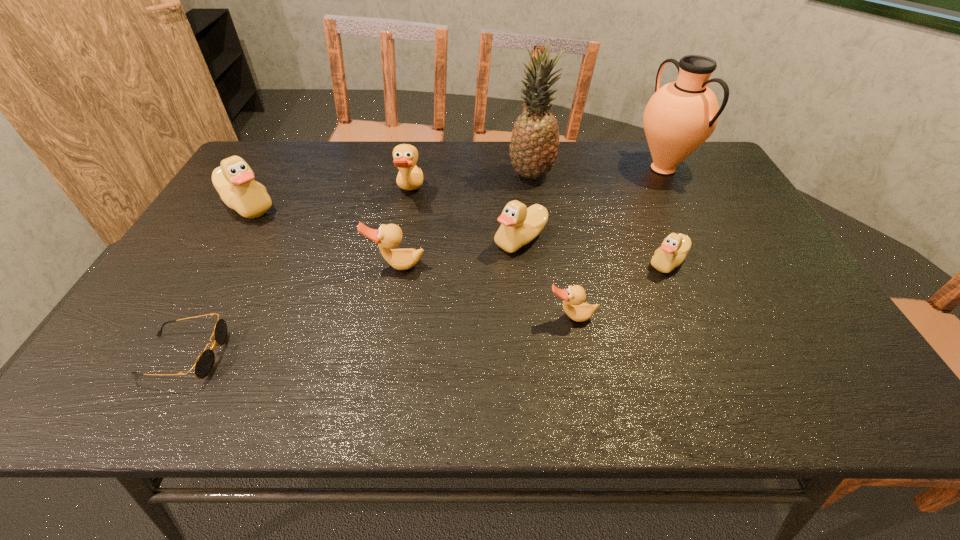
Find the location of a particular element. The image size is (960, 540). free space located on the beak of the second farthest tan duck is located at coordinates tap(374, 383).

I want to click on free space located at the beak of the smallest beige duck, so (x=536, y=262).

Find the location of a particular element. Image resolution: width=960 pixels, height=540 pixels. free space located 0.220m at the beak of the smallest beige duck is located at coordinates (560, 262).

This screenshot has height=540, width=960. Identify the location of blank space located 0.050m at the beak of the smallest beige duck. (627, 262).

Identify the location of free space located 0.130m on the beak of the smallest tan duck. (583, 377).

Find the location of `vacant position located 0.140m on the front-facing side of the nearest object`. vacant position located 0.140m on the front-facing side of the nearest object is located at coordinates (289, 355).

Locate an element on the screen. This screenshot has width=960, height=540. pineapple present at the far edge is located at coordinates (534, 144).

Locate an element on the screen. This screenshot has width=960, height=540. pitcher that is at the far edge is located at coordinates (680, 116).

Locate an element on the screen. The width and height of the screenshot is (960, 540). duck present at the far edge is located at coordinates (410, 177).

Where is `object situated at the near edge`? This screenshot has width=960, height=540. object situated at the near edge is located at coordinates (204, 364).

+ + + + + + +

▶ **Work required**
Please copy the data above word for word, leaving out the pictures.

▶ **The completed task**
Find the location of a particular element. The image size is (960, 540). free space located on the beak of the second farthest tan duck is located at coordinates tap(374, 383).

I want to click on free space located at the beak of the smallest beige duck, so (x=536, y=262).

Find the location of a particular element. Image resolution: width=960 pixels, height=540 pixels. free space located 0.220m at the beak of the smallest beige duck is located at coordinates (560, 262).

This screenshot has height=540, width=960. Identify the location of blank space located 0.050m at the beak of the smallest beige duck. (627, 262).

Identify the location of free space located 0.130m on the beak of the smallest tan duck. (583, 377).

Find the location of `vacant position located 0.140m on the front-facing side of the nearest object`. vacant position located 0.140m on the front-facing side of the nearest object is located at coordinates (289, 355).

Locate an element on the screen. This screenshot has width=960, height=540. pineapple present at the far edge is located at coordinates (534, 144).

Locate an element on the screen. This screenshot has width=960, height=540. pitcher that is at the far edge is located at coordinates (680, 116).

Locate an element on the screen. The width and height of the screenshot is (960, 540). duck present at the far edge is located at coordinates (410, 177).

Where is `object situated at the near edge`? This screenshot has width=960, height=540. object situated at the near edge is located at coordinates (204, 364).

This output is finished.